_PROBLEM STATEMENT_: Lines of the material that include the string "none" should be returned.

_STORED DATA_:
═══

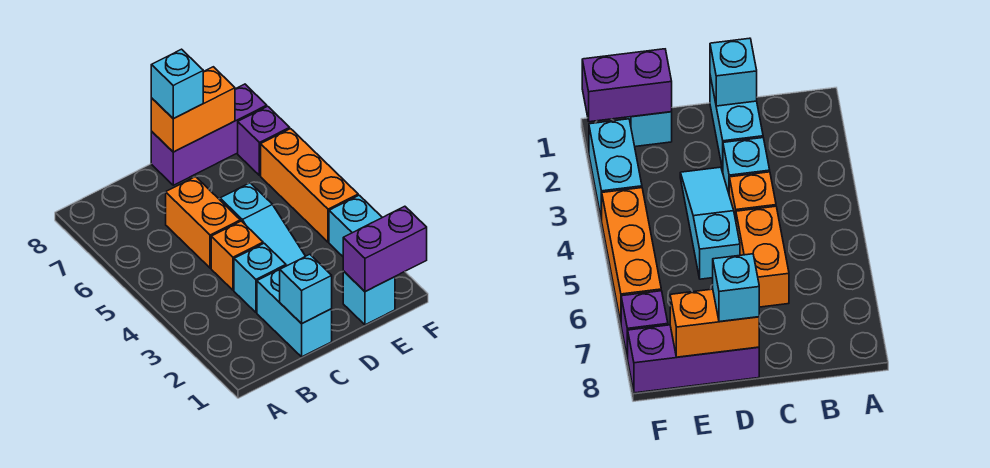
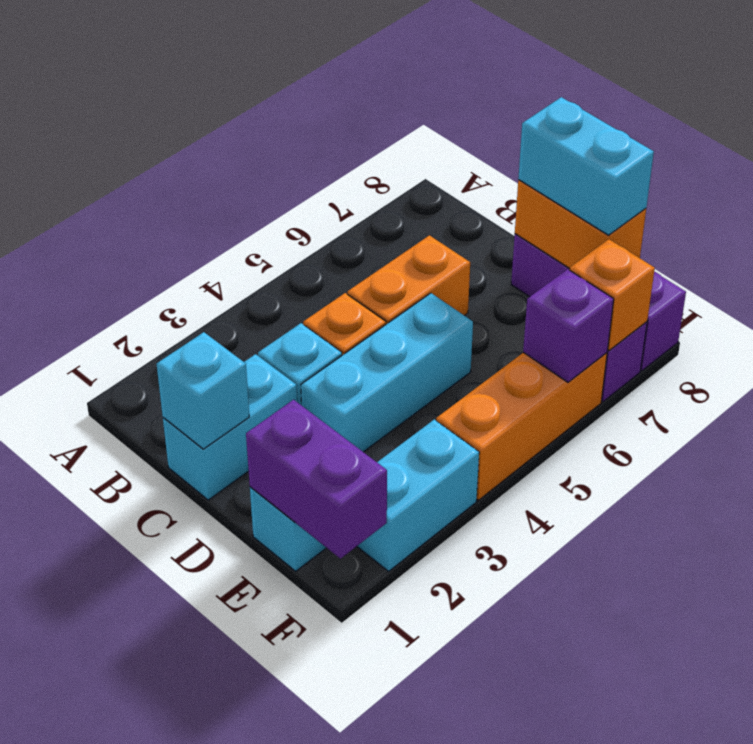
cyan slope D3:D5 level 1 top 5 -> cyan brick D3:D5 level 1
cyan brick D8 level 3 -> cyan brick D8:E8 level 3
none -> purple brick F6 level 2
none -> orange brick F7 level 2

═══

_ANSWER BOX_:
none -> purple brick F6 level 2
none -> orange brick F7 level 2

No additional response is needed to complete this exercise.